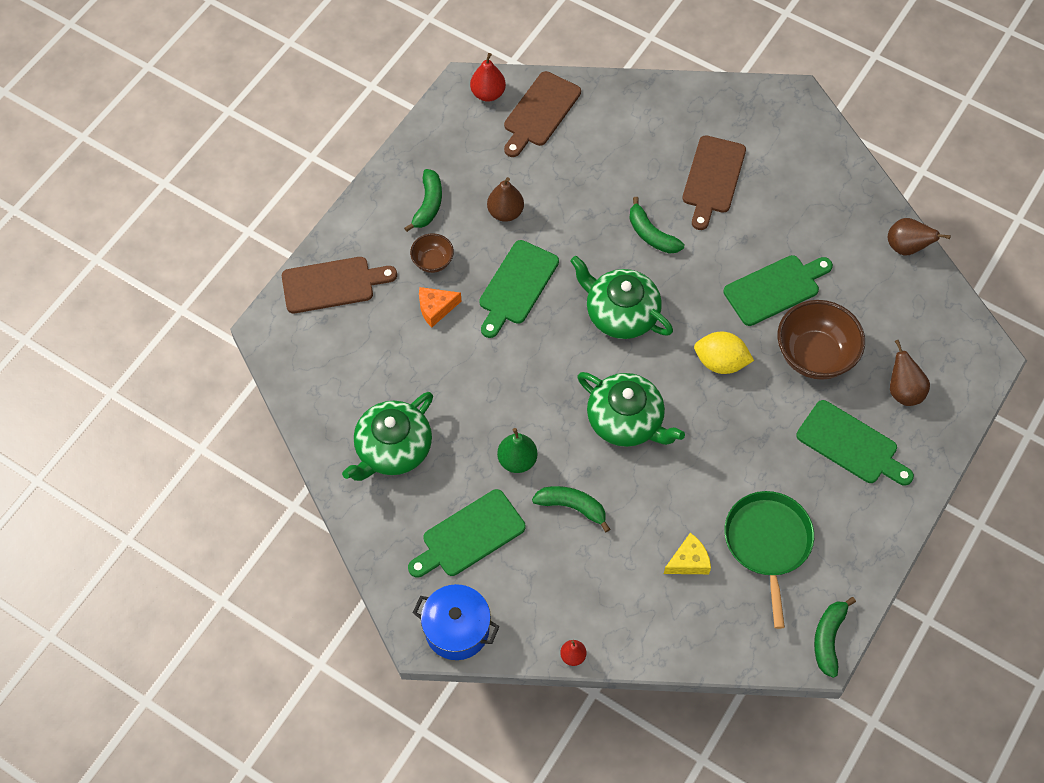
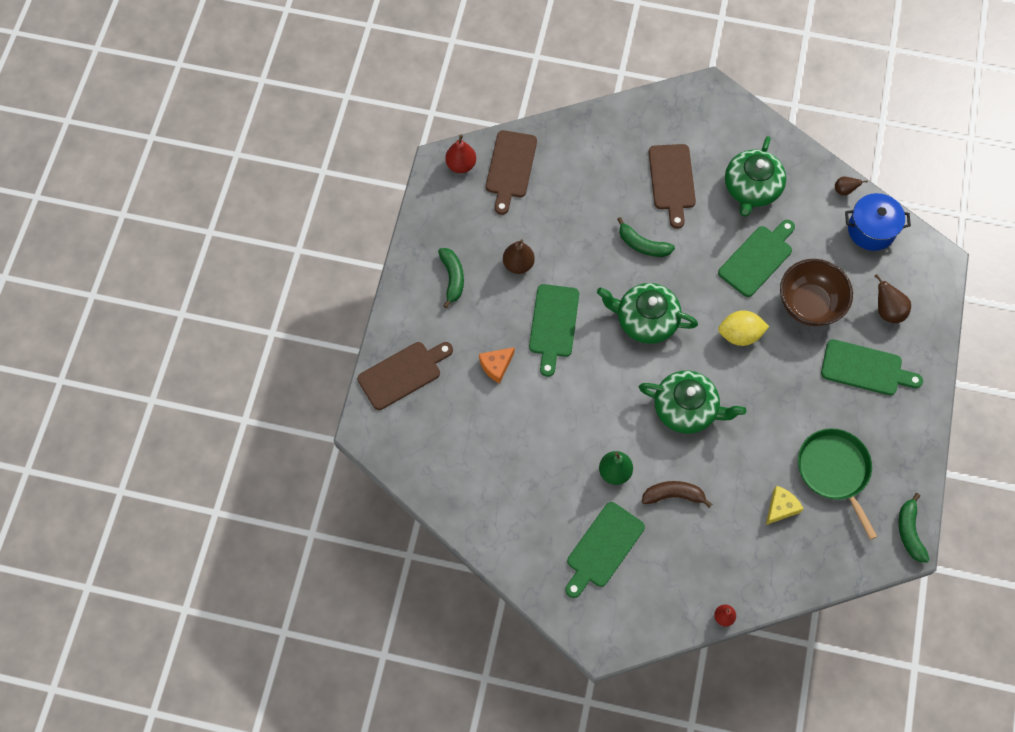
camera: 20 degrees left, 5 degrees up
(393, 449) = (511, 497): green teapot -> green teapot (751, 188)
(433, 261) = (477, 326): brown bowl -> none
(457, 629) = (625, 629): blue pot -> blue pot (871, 230)
(572, 507) = (673, 495): green banana -> brown banana
(906, 247) = (844, 190): brown pear -> brown pear, size x0.61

• WORK ITEM
Look through the entries and return every line where "green" appears.

• RESPONSE
(393, 449) = (511, 497): green teapot -> green teapot (751, 188)
(572, 507) = (673, 495): green banana -> brown banana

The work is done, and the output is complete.